◆ Assignment
Lines in the listing below that include the word "ruler" need to be copied.
****
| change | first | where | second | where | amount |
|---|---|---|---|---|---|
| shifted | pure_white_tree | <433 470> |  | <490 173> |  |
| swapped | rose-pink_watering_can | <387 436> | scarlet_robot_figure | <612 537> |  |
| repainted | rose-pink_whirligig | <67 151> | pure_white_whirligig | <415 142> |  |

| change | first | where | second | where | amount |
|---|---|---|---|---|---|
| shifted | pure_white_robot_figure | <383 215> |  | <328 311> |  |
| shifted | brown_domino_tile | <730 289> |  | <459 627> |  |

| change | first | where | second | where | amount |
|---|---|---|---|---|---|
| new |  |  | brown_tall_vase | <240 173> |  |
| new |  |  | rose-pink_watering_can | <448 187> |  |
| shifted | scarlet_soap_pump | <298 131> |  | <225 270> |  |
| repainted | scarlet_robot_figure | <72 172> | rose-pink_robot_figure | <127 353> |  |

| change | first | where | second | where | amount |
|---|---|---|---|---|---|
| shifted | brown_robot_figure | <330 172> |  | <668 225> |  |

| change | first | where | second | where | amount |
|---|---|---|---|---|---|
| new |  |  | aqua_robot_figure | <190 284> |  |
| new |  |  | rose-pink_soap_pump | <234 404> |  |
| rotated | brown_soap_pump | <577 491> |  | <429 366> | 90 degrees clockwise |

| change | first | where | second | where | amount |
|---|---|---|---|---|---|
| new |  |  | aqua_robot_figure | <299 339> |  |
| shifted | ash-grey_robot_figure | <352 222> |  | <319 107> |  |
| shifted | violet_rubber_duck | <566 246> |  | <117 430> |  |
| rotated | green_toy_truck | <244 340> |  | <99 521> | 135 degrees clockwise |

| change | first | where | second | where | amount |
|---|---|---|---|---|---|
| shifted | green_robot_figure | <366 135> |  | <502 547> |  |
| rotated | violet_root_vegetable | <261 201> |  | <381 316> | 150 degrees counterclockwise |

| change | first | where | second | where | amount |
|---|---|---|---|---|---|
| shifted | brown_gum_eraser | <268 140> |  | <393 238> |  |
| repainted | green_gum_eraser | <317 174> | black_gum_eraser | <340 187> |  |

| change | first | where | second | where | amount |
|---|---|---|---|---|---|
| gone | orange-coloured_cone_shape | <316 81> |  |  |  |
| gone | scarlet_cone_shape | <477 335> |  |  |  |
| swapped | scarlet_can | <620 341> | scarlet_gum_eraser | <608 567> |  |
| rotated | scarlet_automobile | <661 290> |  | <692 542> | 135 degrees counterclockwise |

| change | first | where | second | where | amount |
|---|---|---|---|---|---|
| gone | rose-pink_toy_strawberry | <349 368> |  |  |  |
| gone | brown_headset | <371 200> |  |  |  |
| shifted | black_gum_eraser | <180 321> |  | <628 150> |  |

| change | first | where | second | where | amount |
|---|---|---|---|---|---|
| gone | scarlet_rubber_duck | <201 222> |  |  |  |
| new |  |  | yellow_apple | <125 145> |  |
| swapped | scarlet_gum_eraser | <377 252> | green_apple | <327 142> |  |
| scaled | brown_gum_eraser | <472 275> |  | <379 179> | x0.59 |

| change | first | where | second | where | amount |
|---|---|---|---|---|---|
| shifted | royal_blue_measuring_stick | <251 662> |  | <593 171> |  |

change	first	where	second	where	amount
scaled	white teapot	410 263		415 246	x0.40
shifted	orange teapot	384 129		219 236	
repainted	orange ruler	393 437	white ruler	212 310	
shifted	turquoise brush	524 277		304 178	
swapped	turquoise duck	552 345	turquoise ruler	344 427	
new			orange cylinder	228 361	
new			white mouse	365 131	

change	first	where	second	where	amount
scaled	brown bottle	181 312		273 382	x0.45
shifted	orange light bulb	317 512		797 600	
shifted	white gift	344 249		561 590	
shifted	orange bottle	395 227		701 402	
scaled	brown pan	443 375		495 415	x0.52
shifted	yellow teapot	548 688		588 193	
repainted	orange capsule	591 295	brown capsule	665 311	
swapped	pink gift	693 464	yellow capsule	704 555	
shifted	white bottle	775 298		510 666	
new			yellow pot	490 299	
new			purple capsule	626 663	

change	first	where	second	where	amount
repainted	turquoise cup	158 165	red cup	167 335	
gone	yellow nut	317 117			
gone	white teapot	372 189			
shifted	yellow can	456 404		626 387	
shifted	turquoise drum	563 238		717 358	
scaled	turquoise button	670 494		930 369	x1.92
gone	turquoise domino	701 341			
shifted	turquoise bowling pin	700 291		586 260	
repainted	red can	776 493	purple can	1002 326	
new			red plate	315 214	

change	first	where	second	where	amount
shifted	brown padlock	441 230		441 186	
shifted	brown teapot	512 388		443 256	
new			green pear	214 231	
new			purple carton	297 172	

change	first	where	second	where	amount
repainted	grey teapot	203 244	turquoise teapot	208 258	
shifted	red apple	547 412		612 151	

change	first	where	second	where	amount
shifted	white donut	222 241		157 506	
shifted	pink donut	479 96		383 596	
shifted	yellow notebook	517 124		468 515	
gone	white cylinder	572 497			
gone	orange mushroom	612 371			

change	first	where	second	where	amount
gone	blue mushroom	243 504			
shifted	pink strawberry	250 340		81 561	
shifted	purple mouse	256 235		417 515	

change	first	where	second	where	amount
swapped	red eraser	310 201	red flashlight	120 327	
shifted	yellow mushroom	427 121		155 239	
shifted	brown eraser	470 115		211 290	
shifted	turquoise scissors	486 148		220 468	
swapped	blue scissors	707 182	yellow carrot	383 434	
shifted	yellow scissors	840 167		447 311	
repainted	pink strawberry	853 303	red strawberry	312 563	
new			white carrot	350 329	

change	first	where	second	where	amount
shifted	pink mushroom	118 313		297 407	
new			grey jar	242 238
****
◆ Completed exercise
repainted	orange ruler	393 437	white ruler	212 310	
swapped	turquoise duck	552 345	turquoise ruler	344 427	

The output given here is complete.